-- ENTRIES PROVIDED follows --
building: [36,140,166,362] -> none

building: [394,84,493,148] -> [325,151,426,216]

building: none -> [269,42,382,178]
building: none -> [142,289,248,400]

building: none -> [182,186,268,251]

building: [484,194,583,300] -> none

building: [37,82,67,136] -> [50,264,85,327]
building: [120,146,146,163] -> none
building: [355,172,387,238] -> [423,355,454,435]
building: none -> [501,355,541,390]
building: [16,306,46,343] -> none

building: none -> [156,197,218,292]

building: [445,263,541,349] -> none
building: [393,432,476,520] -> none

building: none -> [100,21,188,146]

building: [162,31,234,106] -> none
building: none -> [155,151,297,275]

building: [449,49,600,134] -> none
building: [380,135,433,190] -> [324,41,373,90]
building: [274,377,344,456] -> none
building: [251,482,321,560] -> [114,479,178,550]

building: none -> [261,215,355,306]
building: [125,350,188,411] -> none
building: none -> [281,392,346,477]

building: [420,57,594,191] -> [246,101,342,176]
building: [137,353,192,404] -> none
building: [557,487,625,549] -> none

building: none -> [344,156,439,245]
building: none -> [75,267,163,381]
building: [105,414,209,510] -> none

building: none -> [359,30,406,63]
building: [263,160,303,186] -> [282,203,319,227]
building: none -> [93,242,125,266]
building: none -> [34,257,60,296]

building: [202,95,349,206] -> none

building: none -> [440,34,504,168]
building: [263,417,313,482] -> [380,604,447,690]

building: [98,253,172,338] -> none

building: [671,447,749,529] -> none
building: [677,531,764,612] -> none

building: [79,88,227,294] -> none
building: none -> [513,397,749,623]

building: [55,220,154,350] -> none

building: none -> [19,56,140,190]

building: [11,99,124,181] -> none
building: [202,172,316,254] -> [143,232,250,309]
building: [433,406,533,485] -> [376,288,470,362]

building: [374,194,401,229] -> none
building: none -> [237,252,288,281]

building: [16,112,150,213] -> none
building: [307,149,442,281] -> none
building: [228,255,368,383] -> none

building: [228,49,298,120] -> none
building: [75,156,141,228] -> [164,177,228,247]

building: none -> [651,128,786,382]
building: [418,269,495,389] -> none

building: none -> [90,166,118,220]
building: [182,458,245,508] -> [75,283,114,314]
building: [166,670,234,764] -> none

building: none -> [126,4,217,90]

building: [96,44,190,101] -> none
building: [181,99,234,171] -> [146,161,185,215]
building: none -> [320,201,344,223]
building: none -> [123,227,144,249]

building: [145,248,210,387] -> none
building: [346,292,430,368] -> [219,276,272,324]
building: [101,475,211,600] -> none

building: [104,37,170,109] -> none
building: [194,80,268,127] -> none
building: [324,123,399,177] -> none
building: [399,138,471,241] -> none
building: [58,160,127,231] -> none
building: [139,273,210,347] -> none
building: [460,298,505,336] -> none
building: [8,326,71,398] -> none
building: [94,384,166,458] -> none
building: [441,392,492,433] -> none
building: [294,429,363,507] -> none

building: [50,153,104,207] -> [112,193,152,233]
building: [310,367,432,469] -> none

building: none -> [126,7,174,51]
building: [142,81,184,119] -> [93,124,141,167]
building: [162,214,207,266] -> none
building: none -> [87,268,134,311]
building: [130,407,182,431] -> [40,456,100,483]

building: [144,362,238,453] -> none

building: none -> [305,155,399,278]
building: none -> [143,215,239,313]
-- ENTRIES PROVIDED concluded --
### WHAT THE EXERCISE ASKS
Write the material above out again, exactly as it reads.

### REPLY
building: [36,140,166,362] -> none

building: [394,84,493,148] -> [325,151,426,216]

building: none -> [269,42,382,178]
building: none -> [142,289,248,400]

building: none -> [182,186,268,251]

building: [484,194,583,300] -> none

building: [37,82,67,136] -> [50,264,85,327]
building: [120,146,146,163] -> none
building: [355,172,387,238] -> [423,355,454,435]
building: none -> [501,355,541,390]
building: [16,306,46,343] -> none

building: none -> [156,197,218,292]

building: [445,263,541,349] -> none
building: [393,432,476,520] -> none

building: none -> [100,21,188,146]

building: [162,31,234,106] -> none
building: none -> [155,151,297,275]

building: [449,49,600,134] -> none
building: [380,135,433,190] -> [324,41,373,90]
building: [274,377,344,456] -> none
building: [251,482,321,560] -> [114,479,178,550]

building: none -> [261,215,355,306]
building: [125,350,188,411] -> none
building: none -> [281,392,346,477]

building: [420,57,594,191] -> [246,101,342,176]
building: [137,353,192,404] -> none
building: [557,487,625,549] -> none

building: none -> [344,156,439,245]
building: none -> [75,267,163,381]
building: [105,414,209,510] -> none

building: none -> [359,30,406,63]
building: [263,160,303,186] -> [282,203,319,227]
building: none -> [93,242,125,266]
building: none -> [34,257,60,296]

building: [202,95,349,206] -> none

building: none -> [440,34,504,168]
building: [263,417,313,482] -> [380,604,447,690]

building: [98,253,172,338] -> none

building: [671,447,749,529] -> none
building: [677,531,764,612] -> none

building: [79,88,227,294] -> none
building: none -> [513,397,749,623]

building: [55,220,154,350] -> none

building: none -> [19,56,140,190]

building: [11,99,124,181] -> none
building: [202,172,316,254] -> [143,232,250,309]
building: [433,406,533,485] -> [376,288,470,362]

building: [374,194,401,229] -> none
building: none -> [237,252,288,281]

building: [16,112,150,213] -> none
building: [307,149,442,281] -> none
building: [228,255,368,383] -> none

building: [228,49,298,120] -> none
building: [75,156,141,228] -> [164,177,228,247]

building: none -> [651,128,786,382]
building: [418,269,495,389] -> none

building: none -> [90,166,118,220]
building: [182,458,245,508] -> [75,283,114,314]
building: [166,670,234,764] -> none

building: none -> [126,4,217,90]

building: [96,44,190,101] -> none
building: [181,99,234,171] -> [146,161,185,215]
building: none -> [320,201,344,223]
building: none -> [123,227,144,249]

building: [145,248,210,387] -> none
building: [346,292,430,368] -> [219,276,272,324]
building: [101,475,211,600] -> none

building: [104,37,170,109] -> none
building: [194,80,268,127] -> none
building: [324,123,399,177] -> none
building: [399,138,471,241] -> none
building: [58,160,127,231] -> none
building: [139,273,210,347] -> none
building: [460,298,505,336] -> none
building: [8,326,71,398] -> none
building: [94,384,166,458] -> none
building: [441,392,492,433] -> none
building: [294,429,363,507] -> none

building: [50,153,104,207] -> [112,193,152,233]
building: [310,367,432,469] -> none

building: none -> [126,7,174,51]
building: [142,81,184,119] -> [93,124,141,167]
building: [162,214,207,266] -> none
building: none -> [87,268,134,311]
building: [130,407,182,431] -> [40,456,100,483]

building: [144,362,238,453] -> none

building: none -> [305,155,399,278]
building: none -> [143,215,239,313]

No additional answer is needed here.